::: Data :::
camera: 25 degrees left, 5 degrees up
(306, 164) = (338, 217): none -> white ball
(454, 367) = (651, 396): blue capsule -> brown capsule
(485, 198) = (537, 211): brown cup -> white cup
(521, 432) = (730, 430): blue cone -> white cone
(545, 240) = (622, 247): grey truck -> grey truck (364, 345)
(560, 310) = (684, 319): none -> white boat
:::
::: Data :::
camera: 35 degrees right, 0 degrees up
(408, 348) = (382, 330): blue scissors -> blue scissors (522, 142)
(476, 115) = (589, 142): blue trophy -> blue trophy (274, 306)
:::
Exercise prompt
Retype, exactly and in full, the lines above from the one containing "(485, 198) = (537, 211): brown" through the one containing "(560, 310) = (684, 319): none -> white boat".

Answer below
(485, 198) = (537, 211): brown cup -> white cup
(521, 432) = (730, 430): blue cone -> white cone
(545, 240) = (622, 247): grey truck -> grey truck (364, 345)
(560, 310) = (684, 319): none -> white boat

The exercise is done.